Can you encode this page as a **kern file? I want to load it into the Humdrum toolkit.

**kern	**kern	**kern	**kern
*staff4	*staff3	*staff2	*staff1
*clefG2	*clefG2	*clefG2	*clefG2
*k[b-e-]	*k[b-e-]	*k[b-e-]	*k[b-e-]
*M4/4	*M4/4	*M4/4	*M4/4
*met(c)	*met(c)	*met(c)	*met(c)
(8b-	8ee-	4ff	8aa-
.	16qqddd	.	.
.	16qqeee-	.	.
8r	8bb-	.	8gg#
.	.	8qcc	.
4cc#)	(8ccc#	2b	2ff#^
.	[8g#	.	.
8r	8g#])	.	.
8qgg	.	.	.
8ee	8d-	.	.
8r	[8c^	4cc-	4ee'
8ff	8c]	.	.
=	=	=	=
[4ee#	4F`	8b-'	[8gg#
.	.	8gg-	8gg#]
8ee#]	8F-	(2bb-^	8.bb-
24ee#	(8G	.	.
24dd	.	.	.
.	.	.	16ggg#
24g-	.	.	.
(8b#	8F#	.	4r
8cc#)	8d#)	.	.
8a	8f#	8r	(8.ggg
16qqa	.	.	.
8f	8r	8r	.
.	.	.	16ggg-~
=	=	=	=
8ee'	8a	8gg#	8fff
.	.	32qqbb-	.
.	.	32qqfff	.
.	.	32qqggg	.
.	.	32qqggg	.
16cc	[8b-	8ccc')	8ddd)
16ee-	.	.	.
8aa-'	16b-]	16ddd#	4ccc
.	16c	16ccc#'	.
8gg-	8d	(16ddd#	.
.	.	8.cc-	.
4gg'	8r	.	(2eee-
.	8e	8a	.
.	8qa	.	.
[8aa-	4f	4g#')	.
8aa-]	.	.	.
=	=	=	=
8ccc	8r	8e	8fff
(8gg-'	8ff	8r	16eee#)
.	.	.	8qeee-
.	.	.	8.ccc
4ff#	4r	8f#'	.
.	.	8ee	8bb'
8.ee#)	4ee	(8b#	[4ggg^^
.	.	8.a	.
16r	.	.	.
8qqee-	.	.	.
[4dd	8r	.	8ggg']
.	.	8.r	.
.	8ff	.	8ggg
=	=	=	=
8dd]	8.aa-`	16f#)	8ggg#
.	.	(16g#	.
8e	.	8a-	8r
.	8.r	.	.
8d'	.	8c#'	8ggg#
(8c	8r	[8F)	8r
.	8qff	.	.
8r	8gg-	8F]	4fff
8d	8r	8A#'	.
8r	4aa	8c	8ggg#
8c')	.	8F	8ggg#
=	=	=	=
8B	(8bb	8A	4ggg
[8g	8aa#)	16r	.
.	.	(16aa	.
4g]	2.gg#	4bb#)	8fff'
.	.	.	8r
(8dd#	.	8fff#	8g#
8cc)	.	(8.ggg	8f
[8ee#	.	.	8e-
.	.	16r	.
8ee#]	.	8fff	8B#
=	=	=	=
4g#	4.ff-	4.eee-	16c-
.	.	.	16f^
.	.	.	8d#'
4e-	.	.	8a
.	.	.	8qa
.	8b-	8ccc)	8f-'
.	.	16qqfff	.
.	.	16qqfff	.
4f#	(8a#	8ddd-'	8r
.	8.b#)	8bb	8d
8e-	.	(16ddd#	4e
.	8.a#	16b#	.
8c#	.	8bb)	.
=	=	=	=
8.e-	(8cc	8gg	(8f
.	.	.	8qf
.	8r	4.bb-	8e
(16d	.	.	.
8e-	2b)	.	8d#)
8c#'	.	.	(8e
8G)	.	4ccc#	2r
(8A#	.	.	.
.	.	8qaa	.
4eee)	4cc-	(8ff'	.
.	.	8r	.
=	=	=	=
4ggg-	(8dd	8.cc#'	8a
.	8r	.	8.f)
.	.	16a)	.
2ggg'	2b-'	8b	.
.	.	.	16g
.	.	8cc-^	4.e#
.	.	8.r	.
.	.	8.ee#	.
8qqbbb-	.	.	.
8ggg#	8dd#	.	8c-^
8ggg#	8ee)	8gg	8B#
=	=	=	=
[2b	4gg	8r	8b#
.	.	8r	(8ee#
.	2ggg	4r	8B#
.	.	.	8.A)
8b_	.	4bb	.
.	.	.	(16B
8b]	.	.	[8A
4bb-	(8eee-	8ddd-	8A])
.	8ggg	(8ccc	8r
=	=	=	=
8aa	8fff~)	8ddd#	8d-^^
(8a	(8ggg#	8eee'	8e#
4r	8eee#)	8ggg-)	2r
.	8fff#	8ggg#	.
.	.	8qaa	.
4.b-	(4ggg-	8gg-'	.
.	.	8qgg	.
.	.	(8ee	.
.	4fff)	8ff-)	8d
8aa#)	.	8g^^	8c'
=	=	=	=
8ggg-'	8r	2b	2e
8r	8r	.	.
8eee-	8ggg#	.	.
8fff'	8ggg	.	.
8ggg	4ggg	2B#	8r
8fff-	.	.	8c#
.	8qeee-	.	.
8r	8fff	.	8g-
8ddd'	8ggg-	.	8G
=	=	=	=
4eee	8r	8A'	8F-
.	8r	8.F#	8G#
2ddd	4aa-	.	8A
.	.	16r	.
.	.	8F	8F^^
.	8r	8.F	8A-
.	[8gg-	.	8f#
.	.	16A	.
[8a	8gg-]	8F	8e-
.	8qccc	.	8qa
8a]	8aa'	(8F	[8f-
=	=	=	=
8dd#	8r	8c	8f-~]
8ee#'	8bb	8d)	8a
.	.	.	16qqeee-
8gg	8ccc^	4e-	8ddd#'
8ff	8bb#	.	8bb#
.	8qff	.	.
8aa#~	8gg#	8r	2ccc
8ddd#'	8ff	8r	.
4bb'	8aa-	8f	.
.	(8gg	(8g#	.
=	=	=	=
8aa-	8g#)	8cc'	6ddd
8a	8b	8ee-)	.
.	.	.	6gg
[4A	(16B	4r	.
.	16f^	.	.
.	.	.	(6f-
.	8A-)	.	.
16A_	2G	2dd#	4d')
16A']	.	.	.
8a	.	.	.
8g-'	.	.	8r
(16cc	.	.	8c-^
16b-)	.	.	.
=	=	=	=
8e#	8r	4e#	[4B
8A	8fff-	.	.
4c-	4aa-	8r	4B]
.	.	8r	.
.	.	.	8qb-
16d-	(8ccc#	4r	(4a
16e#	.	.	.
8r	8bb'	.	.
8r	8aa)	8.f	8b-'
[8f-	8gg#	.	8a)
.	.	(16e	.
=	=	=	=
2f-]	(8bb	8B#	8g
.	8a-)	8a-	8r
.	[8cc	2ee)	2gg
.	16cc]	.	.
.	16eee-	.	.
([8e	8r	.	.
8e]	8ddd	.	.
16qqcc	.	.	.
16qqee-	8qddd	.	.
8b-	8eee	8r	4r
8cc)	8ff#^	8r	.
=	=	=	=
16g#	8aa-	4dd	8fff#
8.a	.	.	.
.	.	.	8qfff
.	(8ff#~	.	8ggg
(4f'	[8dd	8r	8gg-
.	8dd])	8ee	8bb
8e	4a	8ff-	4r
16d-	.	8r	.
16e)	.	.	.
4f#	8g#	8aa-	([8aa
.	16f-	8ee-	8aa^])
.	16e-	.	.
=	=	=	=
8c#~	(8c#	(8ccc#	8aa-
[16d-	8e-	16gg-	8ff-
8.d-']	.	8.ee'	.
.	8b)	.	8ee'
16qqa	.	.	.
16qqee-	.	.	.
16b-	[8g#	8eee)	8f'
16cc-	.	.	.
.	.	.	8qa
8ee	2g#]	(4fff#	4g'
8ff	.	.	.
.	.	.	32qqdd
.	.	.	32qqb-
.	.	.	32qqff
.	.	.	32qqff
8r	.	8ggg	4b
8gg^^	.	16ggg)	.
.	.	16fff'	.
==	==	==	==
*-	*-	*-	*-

## YOUR TASK
Show each line in the records above that contains the string "kern". Case must match.

## FINAL RESULT
Can you encode this page as a **kern file? I want to load it into the Humdrum toolkit.
**kern	**kern	**kern	**kern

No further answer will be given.